- What the task asks: Please return exactly the lines from the one containing "pink brick C4" through the end of the records, including both.

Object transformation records
----

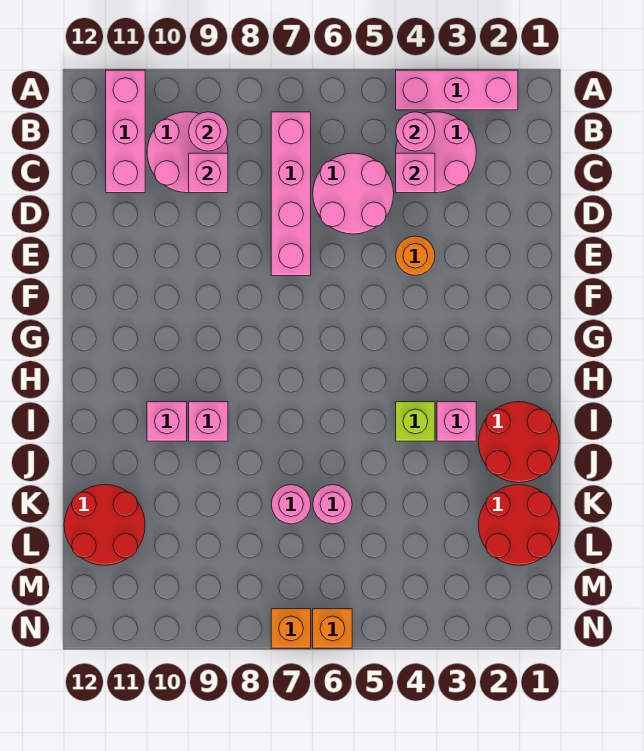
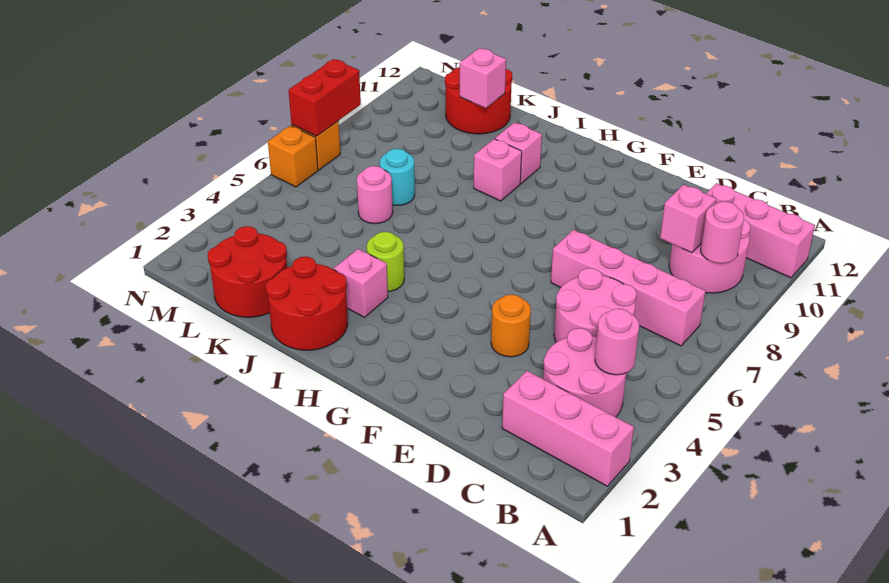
pink brick A2:A4 level 1 -> pink brick A2:C2 level 1
pink brick C4 level 2 -> pink brick K11 level 2
lime brick I4 level 1 -> lime round brick I4 level 1
pink round brick K7 level 1 -> cyan round brick K7 level 1
none -> red brick N7:N8 level 2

----

- Exercise output:
pink brick C4 level 2 -> pink brick K11 level 2
lime brick I4 level 1 -> lime round brick I4 level 1
pink round brick K7 level 1 -> cyan round brick K7 level 1
none -> red brick N7:N8 level 2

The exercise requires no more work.